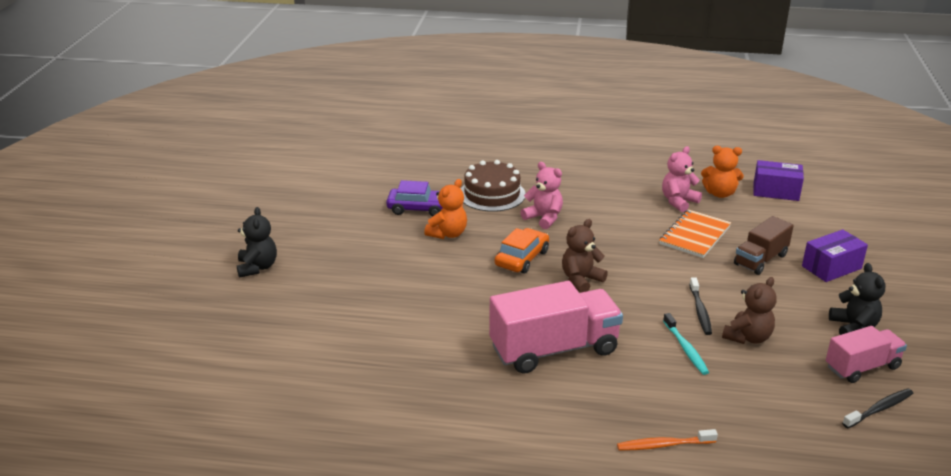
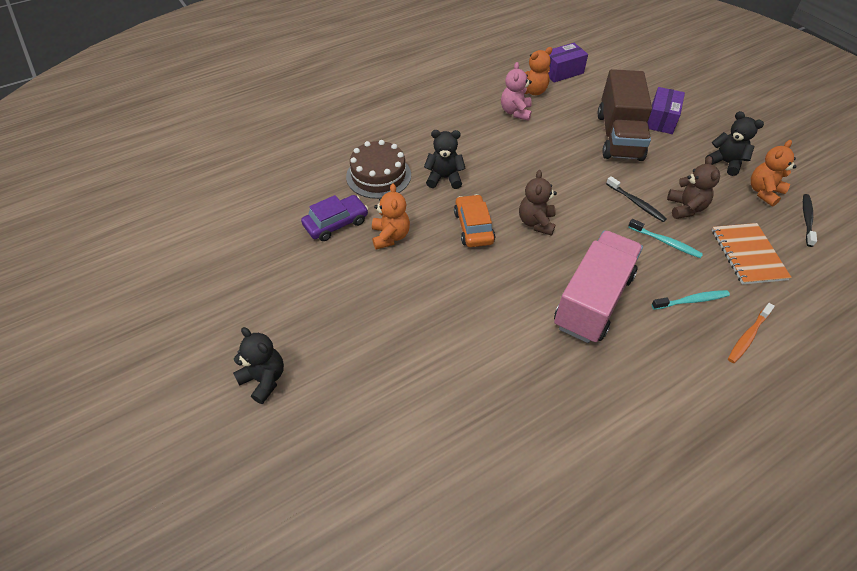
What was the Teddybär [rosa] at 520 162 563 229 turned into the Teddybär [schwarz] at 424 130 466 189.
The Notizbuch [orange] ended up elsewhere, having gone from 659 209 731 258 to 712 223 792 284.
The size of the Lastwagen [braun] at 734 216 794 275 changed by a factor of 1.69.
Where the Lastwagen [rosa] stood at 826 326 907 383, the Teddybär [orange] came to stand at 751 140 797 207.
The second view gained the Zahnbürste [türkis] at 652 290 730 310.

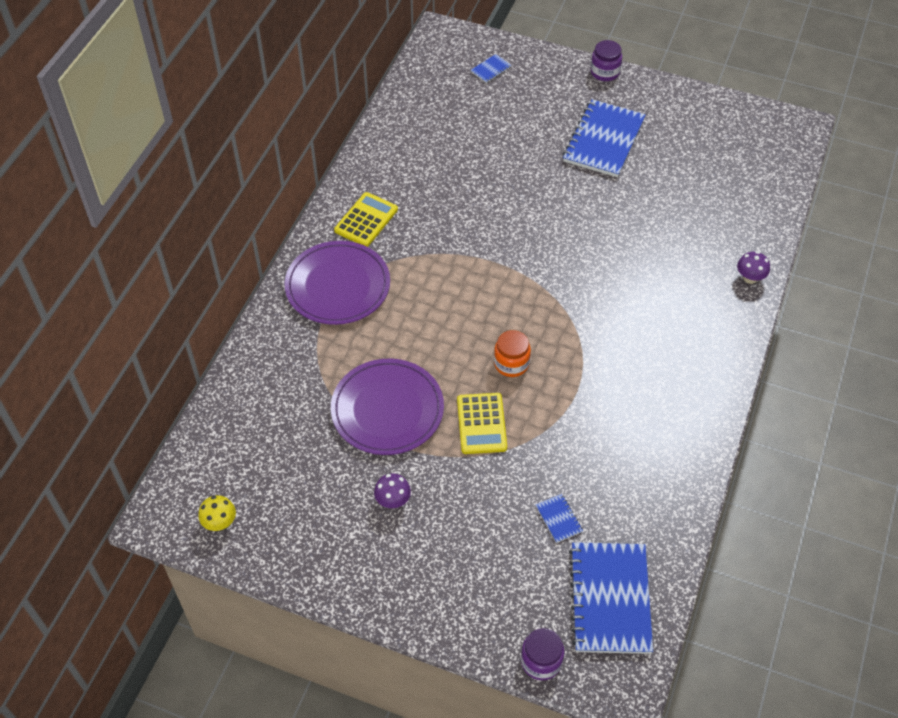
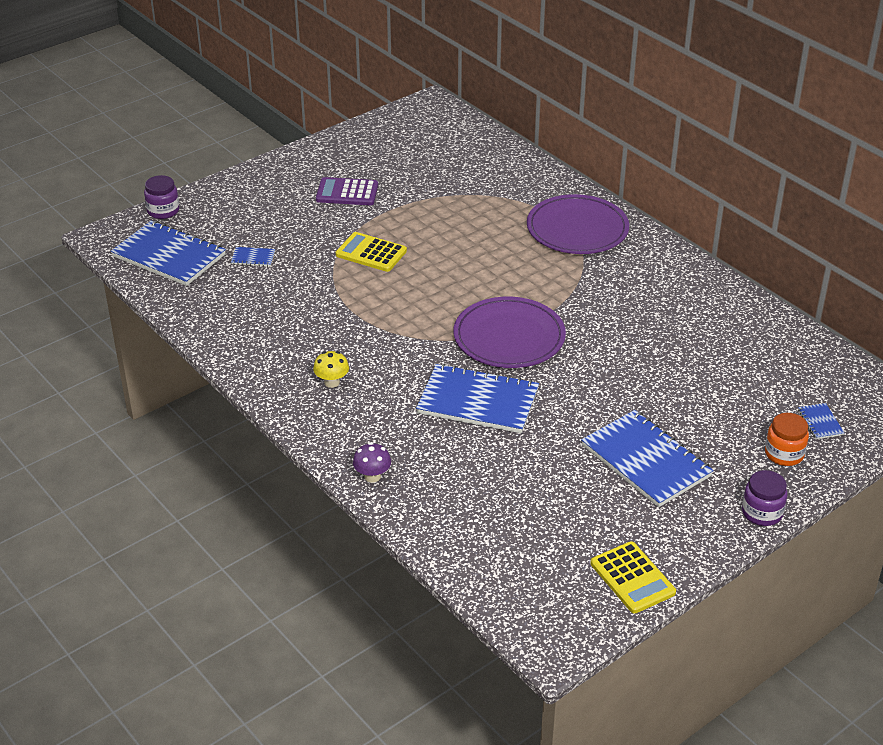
The Taschenrechner [gelb] ended up elsewhere, having gone from 334 192 398 247 to 590 541 676 613.
The Einmachglas [orange] ended up elsewhere, having gone from 494 330 531 377 to 765 413 809 466.
The Teller [lila] ended up elsewhere, having gone from 331 359 444 455 to 454 297 566 368.
Where the Pilz [lila] stood at 374 473 411 508, the Taschenrechner [lila] came to stand at 316 177 378 205.
The Pilz [gelb] ended up elsewhere, having gone from 198 495 236 531 to 313 351 349 388.
The second view gained the Notizbuch [blau] at 416 364 539 433.

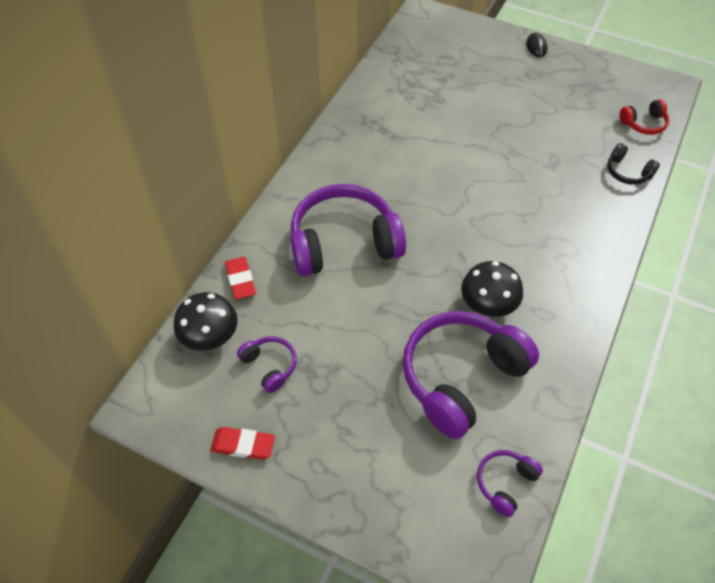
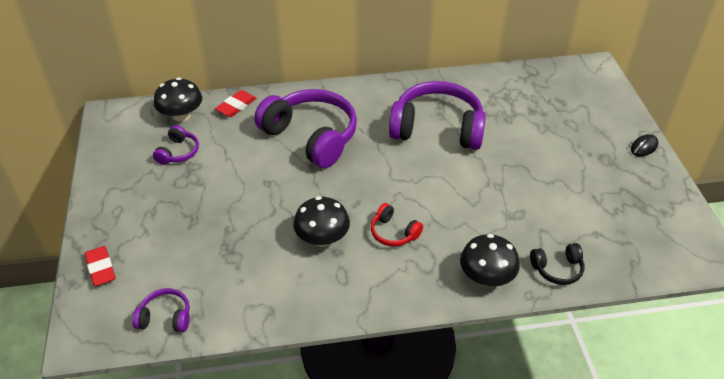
The Kopfhörer [rot] ended up elsewhere, having gone from 620 99 669 135 to 371 203 423 247.
The Kopfhörer [schwarz] at 607 143 660 185 ended up facing another way, 105 degrees counterclockwise from before.
The Kopfhörer [lila] ended up elsewhere, having gone from 403 311 539 439 to 389 81 486 150.
The Radiergummi [rot] ended up elsewhere, having gone from 210 427 275 460 to 85 246 116 286.
The second view gained the Pilz [schwarz] at 460 234 520 286.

##############################

=== Work to be completed ===
Of all the entries above, retype exactly the lines from the line with "The Kopfhörer [rot]" to the line with "The Radiergummi [rot]", both included, and no others.

=== Task result ===
The Kopfhörer [rot] ended up elsewhere, having gone from 620 99 669 135 to 371 203 423 247.
The Kopfhörer [schwarz] at 607 143 660 185 ended up facing another way, 105 degrees counterclockwise from before.
The Kopfhörer [lila] ended up elsewhere, having gone from 403 311 539 439 to 389 81 486 150.
The Radiergummi [rot] ended up elsewhere, having gone from 210 427 275 460 to 85 246 116 286.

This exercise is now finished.